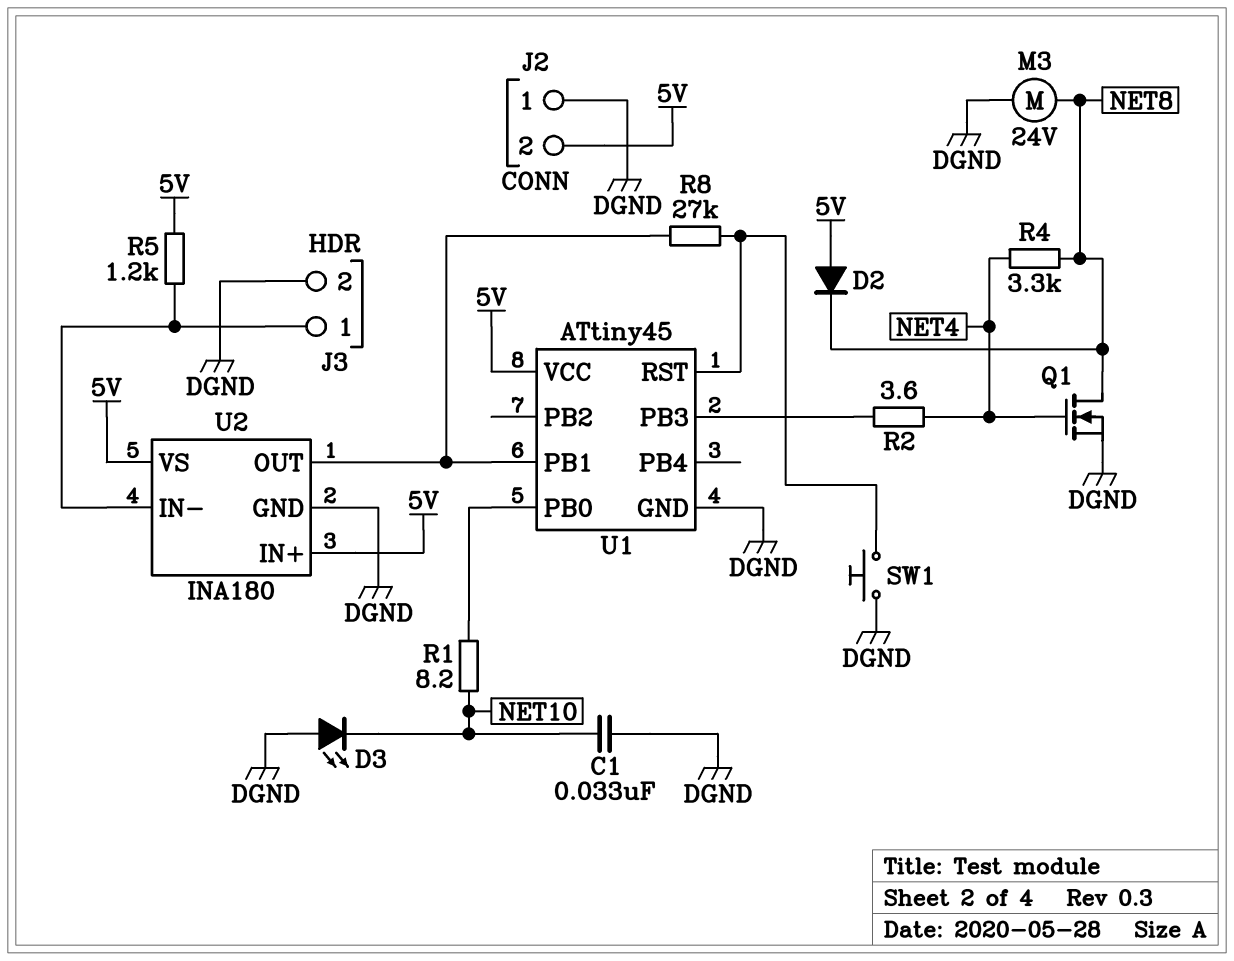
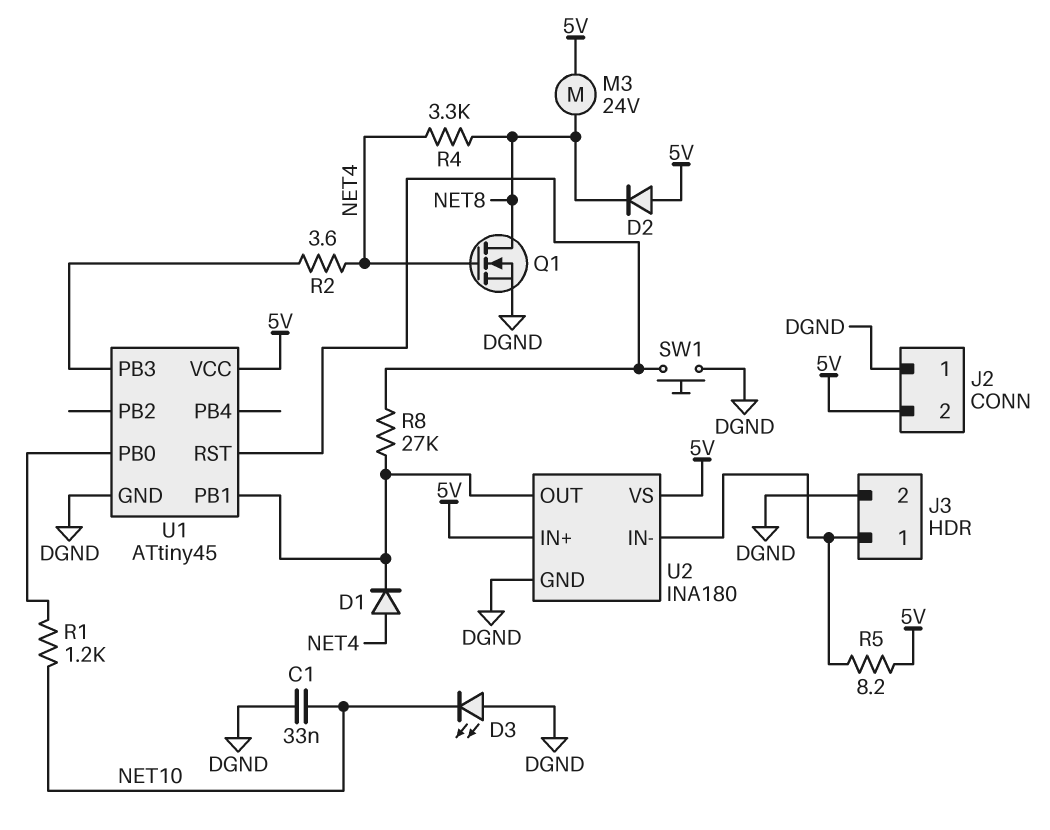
D1: none -> diode (A NET4, K U1/PB1)
M3: motor 24V (DGND, NET8) -> motor 24V (5V, NET8)
R1: 8.2 (NET10, U1/PB0) -> 1.2k (NET10, U1/PB0)
R5: 1.2k (5V, J3/1) -> 8.2 (5V, J3/1)

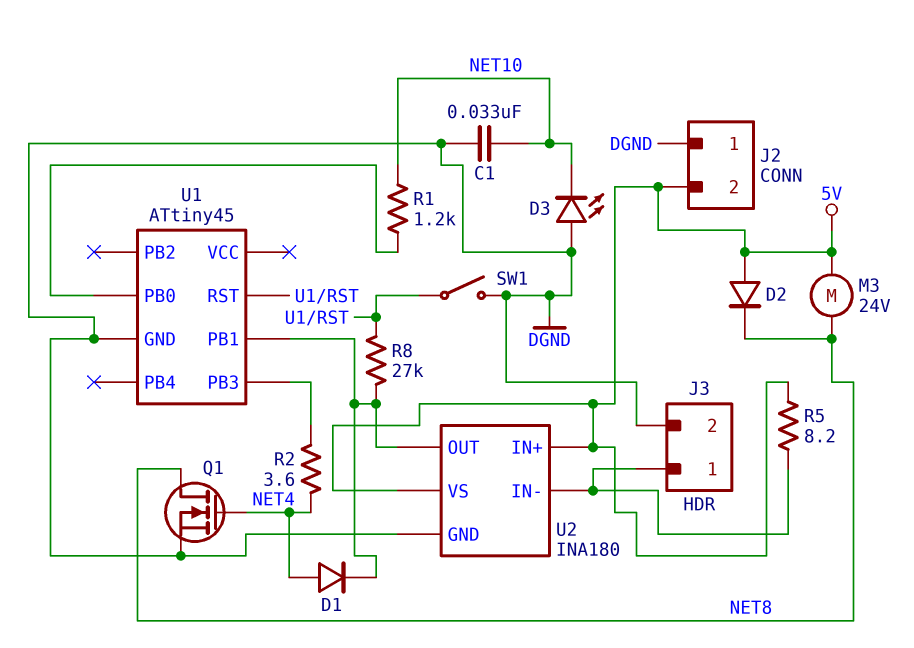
R4: 3.3k (NET4, NET8) -> none
SW1: button (DGND, U1/RST) -> switch (DGND, U1/RST)
U1 pin VCC: 5V -> none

= = = = =

#### What to produce:
Count the lines of the entries that hold the string "none", then state that number and nothing more.

#### Expected answer:
3